**TASK DETAILS**
Please copy the stretch from the start of the material through the line containing "Question: Which object", swapping every "black leather sandal" for "black leather boot" and changing nothing else. Leave the pictures out of your answer.

Spatial questions linked to images:

----------

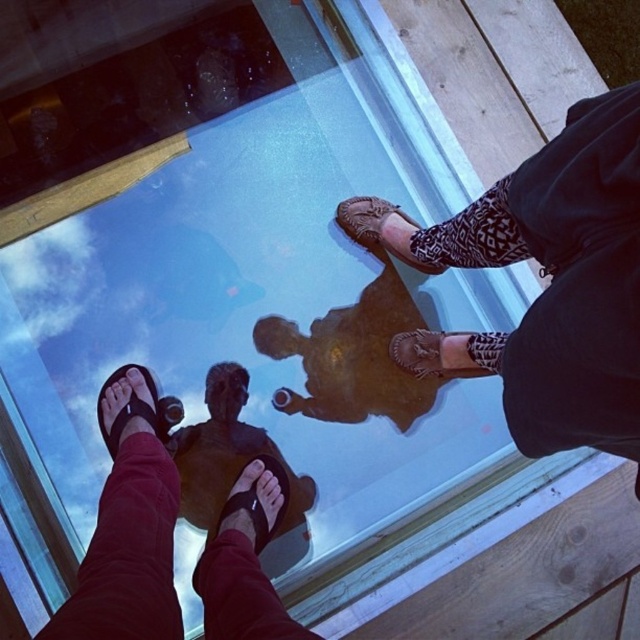
Question: Is black leather sandal at lower center to the right of black leather sandal at lower left from the viewer's perspective?

Choices:
 (A) no
 (B) yes

Answer: (B)

Question: Estimate the real-world distances between objects in this image. Which object is closer to the black matte sandals at lower left?

Choices:
 (A) brown woven sandal at center
 (B) black leather sandal at lower center
 (C) black leather sandal at lower left

Answer: (B)

Question: Which object is farther from the camera taking this photo?

Choices:
 (A) black leather sandal at lower center
 (B) black leather sandal at lower left
 (C) brown woven sandals at center
 (D) black matte sandals at lower left

Answer: (B)

Question: Is brown woven sandal at center positioned at the back of leather textured shoe at center?

Choices:
 (A) yes
 (B) no

Answer: (B)

Question: Which is farther from the brown woven sandals at center?

Choices:
 (A) brown woven sandal at center
 (B) black leather sandal at lower center

Answer: (B)

Question: Considering the relative positions of brown woven sandals at center and brown woven sandal at center in the image provided, where is brown woven sandals at center located with respect to brown woven sandal at center?

Choices:
 (A) right
 (B) left

Answer: (A)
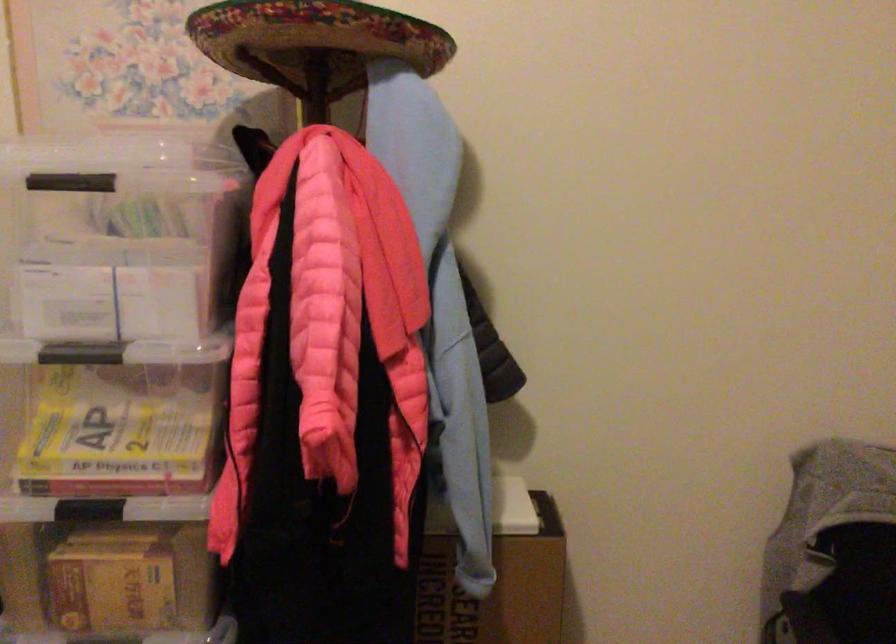
Which object does [112,582] point to?

It corresponds to the small yellow box in the image.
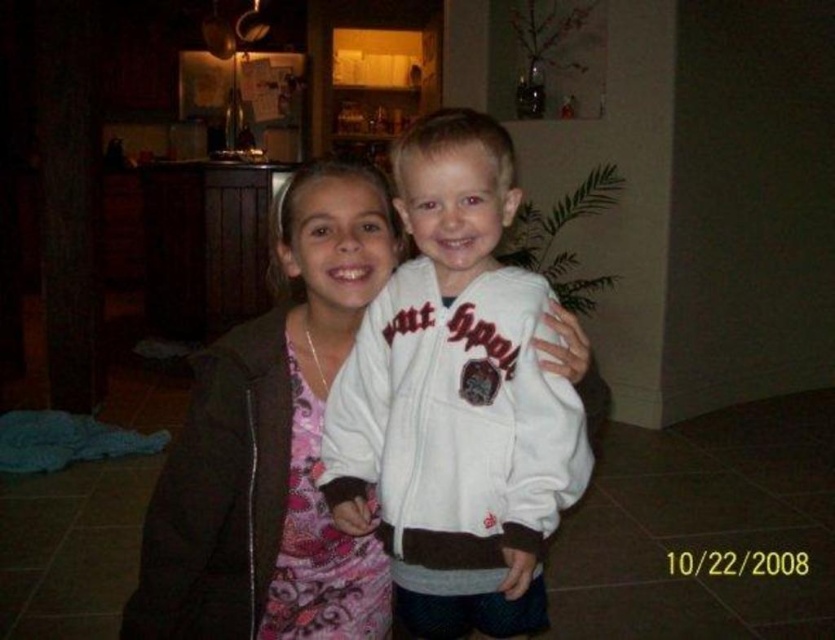
You are trying to place a small sticker on one of two points in the image. The first point is at coordinates point (453, 348) and the second is at point (235, 397). If you want to place the sticker closer to the children, which point should you choose?

Point (453, 348) is in front of point (235, 397), so placing the sticker at point (453, 348) would be closer to the children.

You are a tailor measuring jackets in a store. You have a customer who needs a jacket that is not too bulky. Looking at the image, which of the two jackets, the white fleece jacket at center or the matte brown robe at center, would you recommend based on their thickness?

The white fleece jacket at center is thinner than the matte brown robe at center, so I would recommend the white fleece jacket at center as it is less bulky.

You are a delivery person who needs to place a small package on the floor. The package must be placed exactly at point [456,400]. However, there is an object at that location. What is the object blocking the delivery?

The white fleece jacket at center is located at point [456,400], so it is blocking the delivery.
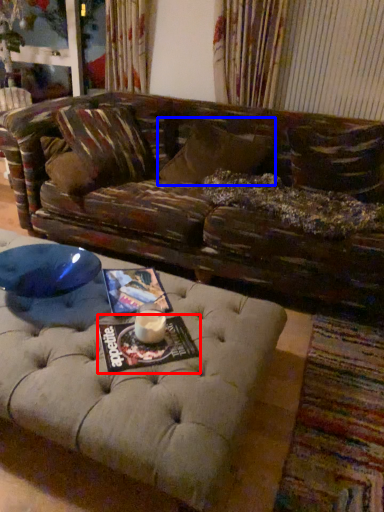
Question: Among these objects, which one is nearest to the camera, magazine (highlighted by a red box) or pillow (highlighted by a blue box)?

Choices:
 (A) magazine
 (B) pillow

Answer: (A)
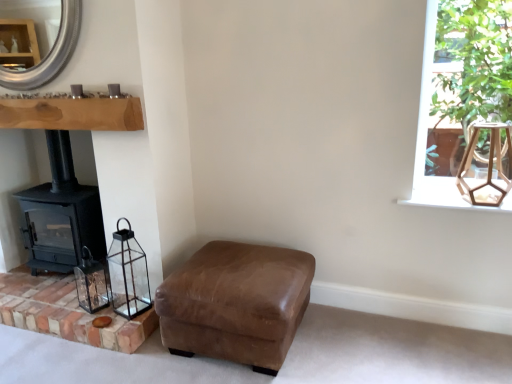
I want to click on vacant space situated above brickroughbrickwork at lower left (from a real-world perspective), so click(57, 292).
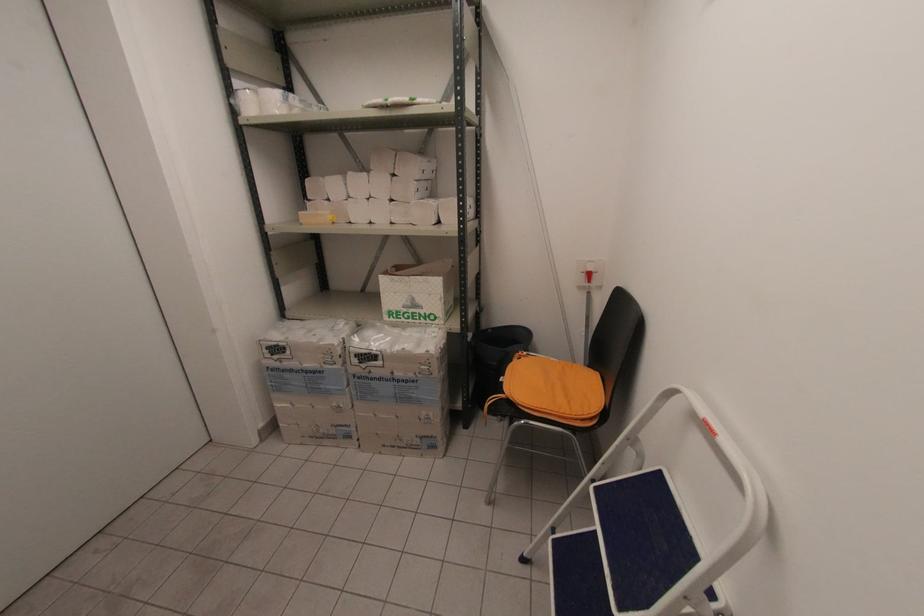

----------

**CORRECT OUTPUT**
Question: Is black leather boot at lower center to the right of black leather boot at lower left from the viewer's perspective?

Choices:
 (A) no
 (B) yes

Answer: (B)

Question: Estimate the real-world distances between objects in this image. Which object is closer to the black matte sandals at lower left?

Choices:
 (A) brown woven sandal at center
 (B) black leather boot at lower center
 (C) black leather boot at lower left

Answer: (B)

Question: Which object is farther from the camera taking this photo?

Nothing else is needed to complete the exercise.